***** Input *****
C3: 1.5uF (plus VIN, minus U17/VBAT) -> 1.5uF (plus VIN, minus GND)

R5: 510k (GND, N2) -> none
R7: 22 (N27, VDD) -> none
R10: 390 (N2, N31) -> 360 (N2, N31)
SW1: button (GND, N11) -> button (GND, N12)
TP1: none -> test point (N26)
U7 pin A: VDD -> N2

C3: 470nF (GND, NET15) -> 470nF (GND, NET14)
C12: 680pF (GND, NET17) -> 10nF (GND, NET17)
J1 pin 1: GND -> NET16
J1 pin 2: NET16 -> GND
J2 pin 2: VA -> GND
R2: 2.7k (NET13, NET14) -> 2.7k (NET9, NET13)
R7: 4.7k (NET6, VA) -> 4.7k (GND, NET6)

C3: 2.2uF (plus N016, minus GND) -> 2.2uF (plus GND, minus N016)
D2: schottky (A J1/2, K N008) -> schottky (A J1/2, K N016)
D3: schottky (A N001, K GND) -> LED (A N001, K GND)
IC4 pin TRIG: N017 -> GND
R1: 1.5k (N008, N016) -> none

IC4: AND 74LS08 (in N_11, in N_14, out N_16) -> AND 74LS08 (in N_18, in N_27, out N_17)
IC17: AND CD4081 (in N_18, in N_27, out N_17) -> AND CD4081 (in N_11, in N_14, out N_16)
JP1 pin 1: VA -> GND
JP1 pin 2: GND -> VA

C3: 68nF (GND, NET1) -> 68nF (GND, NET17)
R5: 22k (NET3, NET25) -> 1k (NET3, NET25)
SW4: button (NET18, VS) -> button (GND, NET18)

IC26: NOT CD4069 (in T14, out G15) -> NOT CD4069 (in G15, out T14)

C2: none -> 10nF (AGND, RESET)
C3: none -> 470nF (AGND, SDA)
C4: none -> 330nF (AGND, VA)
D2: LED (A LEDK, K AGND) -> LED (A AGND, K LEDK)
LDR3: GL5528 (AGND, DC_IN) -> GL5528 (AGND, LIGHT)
*****
Your reply must contain the line with "R5: 22k (NET3, NET25) -> 1k (NET3, NET25)" and each later line of the material, word for word, and nothing else.

R5: 22k (NET3, NET25) -> 1k (NET3, NET25)
SW4: button (NET18, VS) -> button (GND, NET18)

IC26: NOT CD4069 (in T14, out G15) -> NOT CD4069 (in G15, out T14)

C2: none -> 10nF (AGND, RESET)
C3: none -> 470nF (AGND, SDA)
C4: none -> 330nF (AGND, VA)
D2: LED (A LEDK, K AGND) -> LED (A AGND, K LEDK)
LDR3: GL5528 (AGND, DC_IN) -> GL5528 (AGND, LIGHT)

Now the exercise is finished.